WHAT TO WORK ON:
Every line from the one containing "(312, 104) = (180, 150): black" to the one containing "(469, 157) = (357, 133): purple" in the records below, both included, must be set down exactly, and no other line.

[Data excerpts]

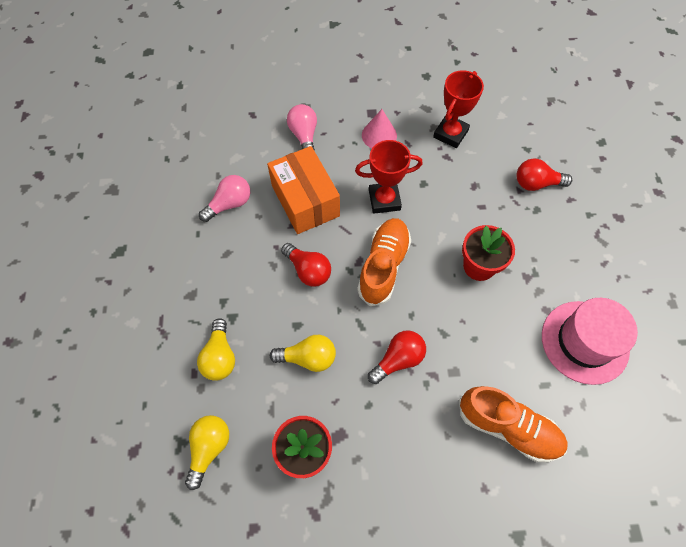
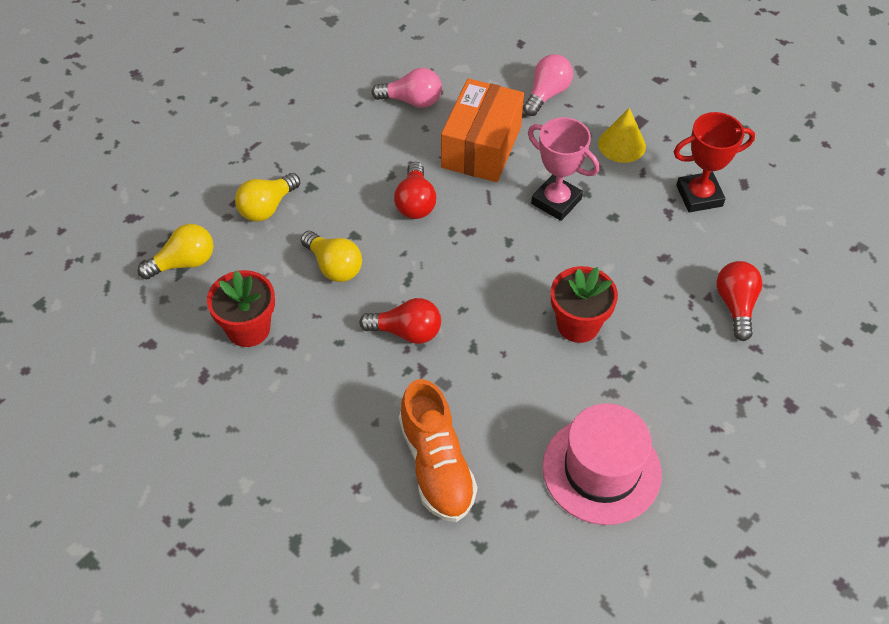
camera: 45 degrees right, 10 degrees down
(379, 135) = (622, 145): pink cone -> yellow cone
(383, 266) = (486, 252): orange shoe -> none
(384, 200) = (556, 201): red trophy -> pink trophy
(536, 183) = (735, 305): red light bulb -> red light bulb turned 45 degrees clockwise

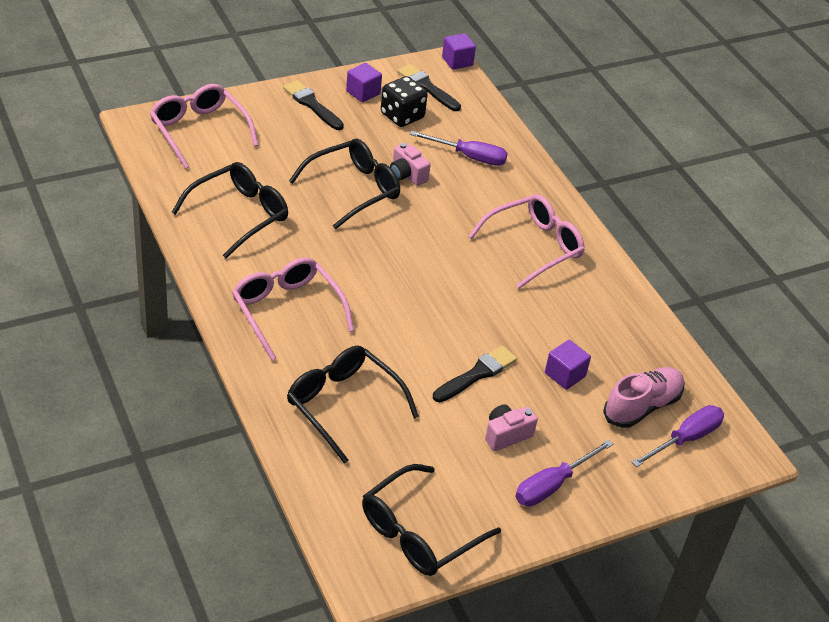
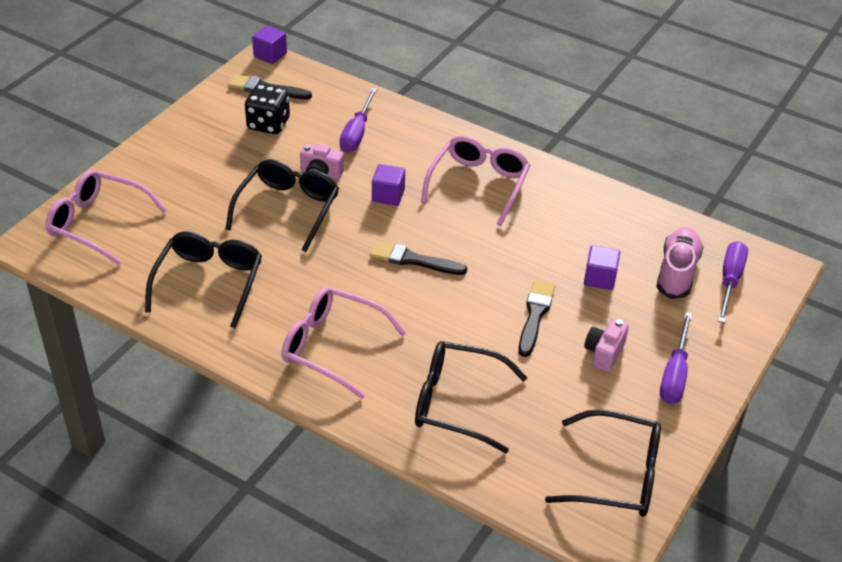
camera: 30 degrees left, 0 degrees up
(312, 104) = (180, 150): black brush -> black brush (413, 260)
(363, 93) = (215, 119): purple cube -> purple cube (388, 195)
(419, 532) = (617, 475): black glasses -> black glasses turned 90 degrees counterclockwise
(469, 157) = (357, 133): purple screwdriver -> purple screwdriver turned 120 degrees clockwise

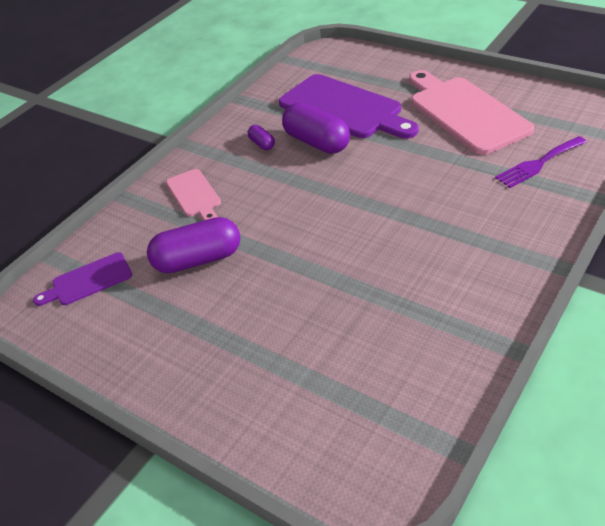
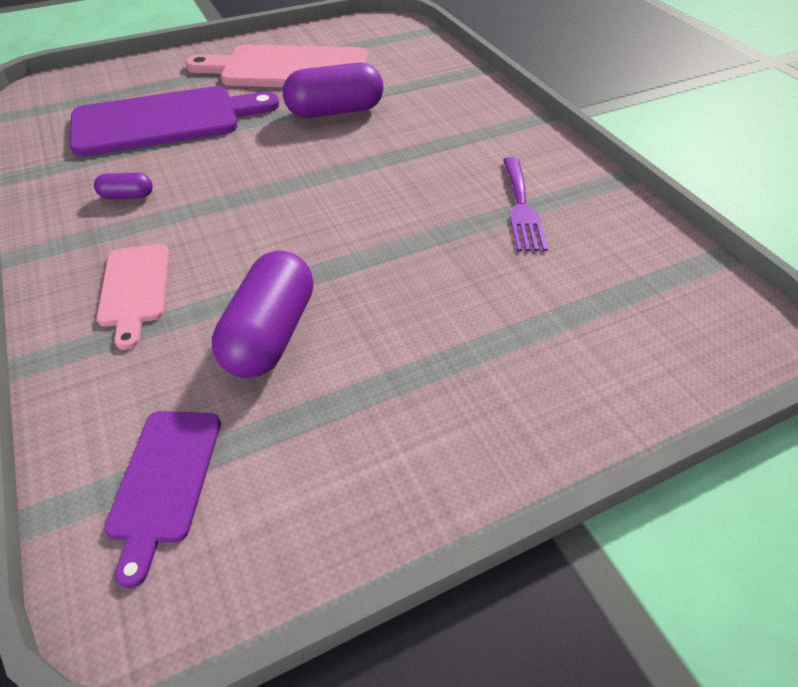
camera: 65 degrees left, 5 degrees up
(194, 195) = (135, 289): pink cutting board -> pink cutting board turned 75 degrees clockwise
(317, 142) = (191, 159): purple capsule -> purple capsule (335, 111)
(538, 164) = (409, 71): purple fork -> purple fork (521, 208)

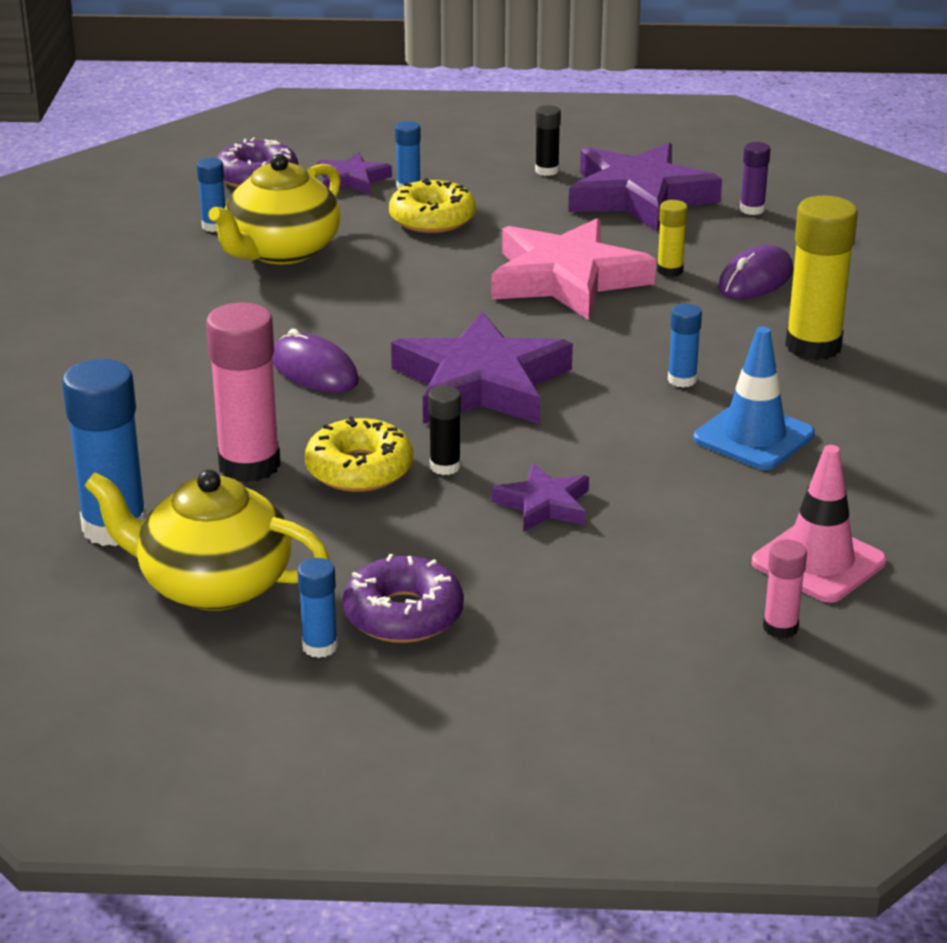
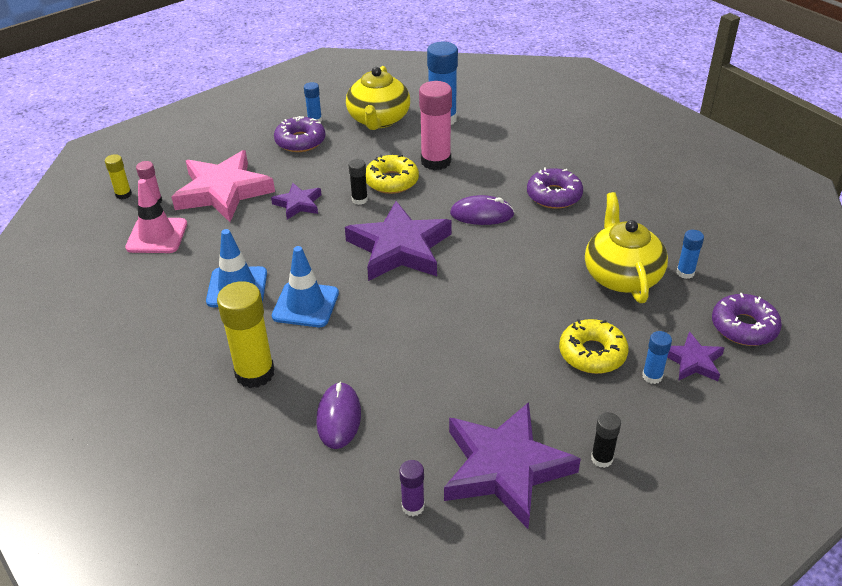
camera: 140 degrees right, 10 degrees up
(186, 348) = (554, 195): none -> purple donut
(213, 584) = (378, 119): yellow teapot -> yellow teapot turned 120 degrees clockwise
(567, 279) = (449, 347): pink star -> pink star (223, 191)
(670, 270) = (399, 393): yellow glue stick -> yellow glue stick (123, 194)
(682, 380) = (305, 305): blue glue stick -> blue traffic cone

TASK RESPONSE:
(312, 104) = (180, 150): black brush -> black brush (413, 260)
(363, 93) = (215, 119): purple cube -> purple cube (388, 195)
(419, 532) = (617, 475): black glasses -> black glasses turned 90 degrees counterclockwise
(469, 157) = (357, 133): purple screwdriver -> purple screwdriver turned 120 degrees clockwise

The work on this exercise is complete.